-- What the task requires --
Everything from the line containing "T2: NPN TIP120" through the line containing "R5: 1.8k (+12V, +24V) -> 1.8k (+12V, SIG10)" should be repeated exactly, and nothing else from the data.

-- Data records --
────────────────────

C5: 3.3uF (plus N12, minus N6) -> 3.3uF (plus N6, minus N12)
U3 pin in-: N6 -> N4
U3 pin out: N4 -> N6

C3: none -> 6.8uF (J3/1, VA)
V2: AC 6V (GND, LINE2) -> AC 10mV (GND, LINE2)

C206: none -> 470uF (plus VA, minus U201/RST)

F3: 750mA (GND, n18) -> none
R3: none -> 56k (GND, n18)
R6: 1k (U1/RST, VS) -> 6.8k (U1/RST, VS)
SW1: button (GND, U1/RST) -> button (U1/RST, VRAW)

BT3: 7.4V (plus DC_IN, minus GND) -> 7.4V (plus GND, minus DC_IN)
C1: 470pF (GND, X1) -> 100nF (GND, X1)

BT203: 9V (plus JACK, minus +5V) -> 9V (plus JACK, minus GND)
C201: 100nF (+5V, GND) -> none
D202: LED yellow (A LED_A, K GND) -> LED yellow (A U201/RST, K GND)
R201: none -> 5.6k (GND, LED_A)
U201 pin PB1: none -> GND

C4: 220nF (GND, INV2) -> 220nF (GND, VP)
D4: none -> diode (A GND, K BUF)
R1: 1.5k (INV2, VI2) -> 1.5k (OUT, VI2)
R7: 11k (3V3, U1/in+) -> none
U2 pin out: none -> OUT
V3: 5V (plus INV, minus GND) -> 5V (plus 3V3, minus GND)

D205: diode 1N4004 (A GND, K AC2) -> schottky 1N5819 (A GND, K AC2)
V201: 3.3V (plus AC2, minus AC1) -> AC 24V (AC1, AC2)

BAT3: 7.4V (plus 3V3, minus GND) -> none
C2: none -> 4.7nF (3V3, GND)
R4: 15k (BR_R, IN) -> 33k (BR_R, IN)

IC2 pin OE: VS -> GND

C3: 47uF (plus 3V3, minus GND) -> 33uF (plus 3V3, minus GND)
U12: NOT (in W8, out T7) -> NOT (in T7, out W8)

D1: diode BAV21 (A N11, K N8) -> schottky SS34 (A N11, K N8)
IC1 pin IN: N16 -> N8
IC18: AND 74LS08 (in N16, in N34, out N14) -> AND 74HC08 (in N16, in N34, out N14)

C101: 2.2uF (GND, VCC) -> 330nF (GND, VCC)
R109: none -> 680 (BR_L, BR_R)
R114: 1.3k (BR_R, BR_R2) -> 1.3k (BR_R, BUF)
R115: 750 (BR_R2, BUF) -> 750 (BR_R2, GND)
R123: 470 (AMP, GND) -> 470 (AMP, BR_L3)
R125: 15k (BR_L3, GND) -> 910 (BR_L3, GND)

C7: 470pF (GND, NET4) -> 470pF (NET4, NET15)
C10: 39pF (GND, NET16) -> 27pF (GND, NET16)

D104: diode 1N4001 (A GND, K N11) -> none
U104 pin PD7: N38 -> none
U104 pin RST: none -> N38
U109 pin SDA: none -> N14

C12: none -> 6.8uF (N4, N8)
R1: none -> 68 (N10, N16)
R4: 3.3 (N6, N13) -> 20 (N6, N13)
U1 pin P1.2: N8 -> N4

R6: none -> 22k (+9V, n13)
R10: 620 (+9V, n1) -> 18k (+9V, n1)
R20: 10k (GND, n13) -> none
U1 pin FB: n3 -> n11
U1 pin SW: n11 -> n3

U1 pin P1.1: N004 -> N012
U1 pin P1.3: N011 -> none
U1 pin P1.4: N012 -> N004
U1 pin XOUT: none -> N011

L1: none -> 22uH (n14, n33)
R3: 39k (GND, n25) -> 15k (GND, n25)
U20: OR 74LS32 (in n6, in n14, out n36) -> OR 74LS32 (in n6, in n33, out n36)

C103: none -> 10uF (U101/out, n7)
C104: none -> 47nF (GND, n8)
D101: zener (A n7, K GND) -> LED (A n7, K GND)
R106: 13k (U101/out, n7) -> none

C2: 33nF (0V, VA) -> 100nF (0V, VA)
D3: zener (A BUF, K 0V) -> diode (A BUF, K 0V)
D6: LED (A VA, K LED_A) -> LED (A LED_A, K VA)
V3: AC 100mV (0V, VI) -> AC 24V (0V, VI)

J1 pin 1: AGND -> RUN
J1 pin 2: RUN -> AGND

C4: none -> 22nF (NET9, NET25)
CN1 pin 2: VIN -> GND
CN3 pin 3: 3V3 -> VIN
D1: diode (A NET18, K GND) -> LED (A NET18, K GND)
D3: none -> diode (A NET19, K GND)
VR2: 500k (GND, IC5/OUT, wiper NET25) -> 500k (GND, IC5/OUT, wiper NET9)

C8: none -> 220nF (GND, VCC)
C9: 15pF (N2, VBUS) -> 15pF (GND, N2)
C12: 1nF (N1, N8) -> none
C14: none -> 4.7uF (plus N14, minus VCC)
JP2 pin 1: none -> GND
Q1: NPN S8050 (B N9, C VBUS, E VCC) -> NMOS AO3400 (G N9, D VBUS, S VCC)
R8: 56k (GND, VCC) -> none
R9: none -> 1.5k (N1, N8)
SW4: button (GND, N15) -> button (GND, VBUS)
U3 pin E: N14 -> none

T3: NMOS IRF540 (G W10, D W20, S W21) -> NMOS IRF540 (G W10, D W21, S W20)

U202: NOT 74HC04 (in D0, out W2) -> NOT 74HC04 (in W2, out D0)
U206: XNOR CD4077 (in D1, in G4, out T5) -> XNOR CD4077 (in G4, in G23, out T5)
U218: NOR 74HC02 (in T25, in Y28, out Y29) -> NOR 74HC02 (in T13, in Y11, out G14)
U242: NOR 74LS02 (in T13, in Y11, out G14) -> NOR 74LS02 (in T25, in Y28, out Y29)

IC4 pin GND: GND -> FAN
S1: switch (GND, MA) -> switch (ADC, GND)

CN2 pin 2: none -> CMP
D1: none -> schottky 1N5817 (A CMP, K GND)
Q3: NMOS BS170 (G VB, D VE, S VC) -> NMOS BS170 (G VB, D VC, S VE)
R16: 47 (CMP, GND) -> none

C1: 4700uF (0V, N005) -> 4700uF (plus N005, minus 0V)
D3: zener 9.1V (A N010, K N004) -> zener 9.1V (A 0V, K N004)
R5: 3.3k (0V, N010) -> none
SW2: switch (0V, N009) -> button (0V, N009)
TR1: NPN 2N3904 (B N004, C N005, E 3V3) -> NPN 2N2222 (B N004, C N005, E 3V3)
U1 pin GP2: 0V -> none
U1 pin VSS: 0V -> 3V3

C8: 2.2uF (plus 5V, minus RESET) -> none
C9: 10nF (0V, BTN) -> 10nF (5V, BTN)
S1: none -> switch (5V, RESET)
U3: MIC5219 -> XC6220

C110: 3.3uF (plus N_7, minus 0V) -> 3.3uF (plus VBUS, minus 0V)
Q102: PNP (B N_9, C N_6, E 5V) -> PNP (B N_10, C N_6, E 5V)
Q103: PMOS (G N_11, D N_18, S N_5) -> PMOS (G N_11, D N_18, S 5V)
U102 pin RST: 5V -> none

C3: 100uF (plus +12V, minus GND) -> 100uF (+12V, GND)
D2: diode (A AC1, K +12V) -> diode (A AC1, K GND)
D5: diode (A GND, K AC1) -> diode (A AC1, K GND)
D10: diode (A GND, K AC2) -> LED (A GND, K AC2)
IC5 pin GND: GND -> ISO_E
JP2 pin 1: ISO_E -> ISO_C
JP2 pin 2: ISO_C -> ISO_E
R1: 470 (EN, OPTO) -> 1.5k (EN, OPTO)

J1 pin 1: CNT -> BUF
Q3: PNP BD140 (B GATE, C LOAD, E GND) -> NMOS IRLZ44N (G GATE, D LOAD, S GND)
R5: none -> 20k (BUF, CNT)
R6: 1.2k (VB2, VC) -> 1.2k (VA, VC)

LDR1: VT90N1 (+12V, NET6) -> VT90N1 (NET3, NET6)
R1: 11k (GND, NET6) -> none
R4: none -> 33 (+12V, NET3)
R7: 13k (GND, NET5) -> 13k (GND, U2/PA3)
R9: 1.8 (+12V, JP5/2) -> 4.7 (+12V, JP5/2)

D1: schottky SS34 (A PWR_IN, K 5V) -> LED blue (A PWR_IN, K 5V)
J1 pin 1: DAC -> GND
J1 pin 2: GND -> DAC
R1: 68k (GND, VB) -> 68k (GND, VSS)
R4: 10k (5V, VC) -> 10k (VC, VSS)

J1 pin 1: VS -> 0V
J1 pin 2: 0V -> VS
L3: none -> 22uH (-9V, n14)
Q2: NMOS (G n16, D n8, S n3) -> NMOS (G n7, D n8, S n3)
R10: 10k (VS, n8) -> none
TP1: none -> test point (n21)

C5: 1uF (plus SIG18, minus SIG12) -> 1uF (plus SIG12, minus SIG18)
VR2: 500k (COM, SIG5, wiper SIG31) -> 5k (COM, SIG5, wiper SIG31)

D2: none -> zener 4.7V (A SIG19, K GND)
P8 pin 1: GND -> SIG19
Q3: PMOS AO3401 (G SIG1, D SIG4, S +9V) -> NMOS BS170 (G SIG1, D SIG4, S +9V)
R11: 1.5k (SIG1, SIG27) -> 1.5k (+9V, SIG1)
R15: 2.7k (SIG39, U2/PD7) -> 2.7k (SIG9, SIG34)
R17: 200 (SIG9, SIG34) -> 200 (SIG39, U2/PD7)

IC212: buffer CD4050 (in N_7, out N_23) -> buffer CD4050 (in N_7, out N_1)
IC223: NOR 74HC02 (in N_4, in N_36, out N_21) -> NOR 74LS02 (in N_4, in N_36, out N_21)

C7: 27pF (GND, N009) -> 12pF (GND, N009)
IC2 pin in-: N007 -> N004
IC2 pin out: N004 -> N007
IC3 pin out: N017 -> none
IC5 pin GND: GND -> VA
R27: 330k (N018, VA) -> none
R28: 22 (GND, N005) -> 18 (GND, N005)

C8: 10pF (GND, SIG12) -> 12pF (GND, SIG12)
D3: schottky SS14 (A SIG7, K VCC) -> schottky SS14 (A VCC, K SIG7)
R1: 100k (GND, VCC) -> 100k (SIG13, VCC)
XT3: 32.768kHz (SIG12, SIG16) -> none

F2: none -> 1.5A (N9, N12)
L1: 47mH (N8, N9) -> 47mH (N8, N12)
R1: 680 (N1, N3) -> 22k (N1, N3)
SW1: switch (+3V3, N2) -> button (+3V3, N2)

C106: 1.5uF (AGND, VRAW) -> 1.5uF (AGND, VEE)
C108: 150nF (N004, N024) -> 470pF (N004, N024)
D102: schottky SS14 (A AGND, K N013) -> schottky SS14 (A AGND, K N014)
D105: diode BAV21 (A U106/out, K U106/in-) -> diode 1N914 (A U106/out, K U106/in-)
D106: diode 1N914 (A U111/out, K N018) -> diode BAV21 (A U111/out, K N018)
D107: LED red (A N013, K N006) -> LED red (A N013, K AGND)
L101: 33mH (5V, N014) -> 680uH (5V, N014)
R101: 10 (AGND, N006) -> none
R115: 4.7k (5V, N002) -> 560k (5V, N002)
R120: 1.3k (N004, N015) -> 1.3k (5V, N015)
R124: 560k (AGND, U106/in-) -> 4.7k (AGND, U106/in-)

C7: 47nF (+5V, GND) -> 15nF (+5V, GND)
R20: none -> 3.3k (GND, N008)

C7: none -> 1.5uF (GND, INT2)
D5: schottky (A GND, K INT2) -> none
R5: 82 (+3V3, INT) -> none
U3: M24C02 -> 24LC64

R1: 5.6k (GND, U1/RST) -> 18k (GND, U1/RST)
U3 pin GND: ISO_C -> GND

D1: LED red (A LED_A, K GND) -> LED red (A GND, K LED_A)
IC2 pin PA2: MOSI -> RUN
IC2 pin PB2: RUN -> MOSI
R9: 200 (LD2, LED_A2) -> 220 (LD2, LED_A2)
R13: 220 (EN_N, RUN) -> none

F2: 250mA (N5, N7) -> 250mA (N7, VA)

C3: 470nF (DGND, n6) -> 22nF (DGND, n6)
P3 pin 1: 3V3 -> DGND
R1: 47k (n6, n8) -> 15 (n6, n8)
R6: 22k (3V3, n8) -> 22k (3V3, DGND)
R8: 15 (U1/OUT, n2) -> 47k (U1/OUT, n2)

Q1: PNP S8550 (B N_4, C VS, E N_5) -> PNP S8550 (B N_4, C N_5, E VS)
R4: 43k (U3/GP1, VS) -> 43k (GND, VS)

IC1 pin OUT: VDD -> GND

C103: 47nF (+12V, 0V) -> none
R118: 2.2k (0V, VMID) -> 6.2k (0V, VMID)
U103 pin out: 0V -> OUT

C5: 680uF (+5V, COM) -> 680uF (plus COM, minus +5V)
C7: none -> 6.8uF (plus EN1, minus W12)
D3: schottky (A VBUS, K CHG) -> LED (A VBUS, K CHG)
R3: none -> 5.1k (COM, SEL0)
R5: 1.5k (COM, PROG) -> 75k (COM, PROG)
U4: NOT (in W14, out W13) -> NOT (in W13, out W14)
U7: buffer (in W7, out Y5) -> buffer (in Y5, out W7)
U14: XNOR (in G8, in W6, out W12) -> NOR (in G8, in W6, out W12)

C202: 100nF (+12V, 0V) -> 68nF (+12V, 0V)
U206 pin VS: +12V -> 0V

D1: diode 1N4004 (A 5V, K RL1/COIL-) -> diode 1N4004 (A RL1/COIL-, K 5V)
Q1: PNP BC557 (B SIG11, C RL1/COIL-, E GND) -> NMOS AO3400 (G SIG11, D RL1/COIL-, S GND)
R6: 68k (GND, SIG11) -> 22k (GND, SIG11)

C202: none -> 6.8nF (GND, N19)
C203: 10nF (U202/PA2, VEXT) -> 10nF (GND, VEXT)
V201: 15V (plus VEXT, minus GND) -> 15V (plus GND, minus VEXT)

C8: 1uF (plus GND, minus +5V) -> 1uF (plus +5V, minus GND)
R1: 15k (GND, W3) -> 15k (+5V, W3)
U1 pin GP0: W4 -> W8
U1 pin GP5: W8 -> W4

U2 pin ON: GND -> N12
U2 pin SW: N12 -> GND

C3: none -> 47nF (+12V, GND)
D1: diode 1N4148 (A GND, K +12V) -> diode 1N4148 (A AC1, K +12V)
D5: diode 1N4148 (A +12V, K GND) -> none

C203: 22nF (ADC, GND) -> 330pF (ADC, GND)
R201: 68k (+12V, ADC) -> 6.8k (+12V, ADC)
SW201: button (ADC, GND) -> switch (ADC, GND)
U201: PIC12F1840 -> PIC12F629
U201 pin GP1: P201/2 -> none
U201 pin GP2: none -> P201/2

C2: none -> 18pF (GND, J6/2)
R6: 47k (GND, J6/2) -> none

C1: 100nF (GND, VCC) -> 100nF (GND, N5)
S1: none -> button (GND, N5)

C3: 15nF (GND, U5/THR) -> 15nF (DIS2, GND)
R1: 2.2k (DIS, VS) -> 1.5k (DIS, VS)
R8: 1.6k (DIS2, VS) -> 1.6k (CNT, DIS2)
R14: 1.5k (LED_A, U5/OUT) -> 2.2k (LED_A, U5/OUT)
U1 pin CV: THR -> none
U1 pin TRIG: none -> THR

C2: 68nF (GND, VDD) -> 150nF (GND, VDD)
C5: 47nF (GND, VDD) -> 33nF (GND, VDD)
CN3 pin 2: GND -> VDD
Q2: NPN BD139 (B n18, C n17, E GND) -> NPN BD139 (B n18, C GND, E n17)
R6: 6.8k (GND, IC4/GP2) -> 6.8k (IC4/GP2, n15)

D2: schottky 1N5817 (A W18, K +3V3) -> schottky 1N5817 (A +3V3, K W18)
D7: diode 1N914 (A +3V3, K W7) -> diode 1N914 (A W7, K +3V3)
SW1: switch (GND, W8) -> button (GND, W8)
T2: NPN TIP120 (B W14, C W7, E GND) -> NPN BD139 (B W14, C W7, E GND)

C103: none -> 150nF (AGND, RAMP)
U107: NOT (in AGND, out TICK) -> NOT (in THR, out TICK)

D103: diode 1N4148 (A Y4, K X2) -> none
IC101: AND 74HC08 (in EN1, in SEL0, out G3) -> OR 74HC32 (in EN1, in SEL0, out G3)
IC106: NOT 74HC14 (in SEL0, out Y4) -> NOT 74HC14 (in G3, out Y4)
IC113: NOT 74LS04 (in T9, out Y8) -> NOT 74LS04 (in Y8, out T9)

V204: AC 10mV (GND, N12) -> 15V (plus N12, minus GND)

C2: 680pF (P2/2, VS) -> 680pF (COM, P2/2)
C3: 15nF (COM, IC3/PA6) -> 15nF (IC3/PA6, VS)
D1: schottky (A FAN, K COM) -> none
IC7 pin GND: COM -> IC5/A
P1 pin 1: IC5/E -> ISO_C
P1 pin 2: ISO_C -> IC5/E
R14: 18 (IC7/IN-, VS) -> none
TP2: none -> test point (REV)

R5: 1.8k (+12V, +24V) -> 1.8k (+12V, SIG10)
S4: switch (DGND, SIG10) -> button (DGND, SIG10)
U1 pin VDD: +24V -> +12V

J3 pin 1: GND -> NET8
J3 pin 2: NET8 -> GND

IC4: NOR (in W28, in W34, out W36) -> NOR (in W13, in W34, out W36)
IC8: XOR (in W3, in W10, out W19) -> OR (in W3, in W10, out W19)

────────────────────

-- Solution below --
T2: NPN TIP120 (B W14, C W7, E GND) -> NPN BD139 (B W14, C W7, E GND)

C103: none -> 150nF (AGND, RAMP)
U107: NOT (in AGND, out TICK) -> NOT (in THR, out TICK)

D103: diode 1N4148 (A Y4, K X2) -> none
IC101: AND 74HC08 (in EN1, in SEL0, out G3) -> OR 74HC32 (in EN1, in SEL0, out G3)
IC106: NOT 74HC14 (in SEL0, out Y4) -> NOT 74HC14 (in G3, out Y4)
IC113: NOT 74LS04 (in T9, out Y8) -> NOT 74LS04 (in Y8, out T9)

V204: AC 10mV (GND, N12) -> 15V (plus N12, minus GND)

C2: 680pF (P2/2, VS) -> 680pF (COM, P2/2)
C3: 15nF (COM, IC3/PA6) -> 15nF (IC3/PA6, VS)
D1: schottky (A FAN, K COM) -> none
IC7 pin GND: COM -> IC5/A
P1 pin 1: IC5/E -> ISO_C
P1 pin 2: ISO_C -> IC5/E
R14: 18 (IC7/IN-, VS) -> none
TP2: none -> test point (REV)

R5: 1.8k (+12V, +24V) -> 1.8k (+12V, SIG10)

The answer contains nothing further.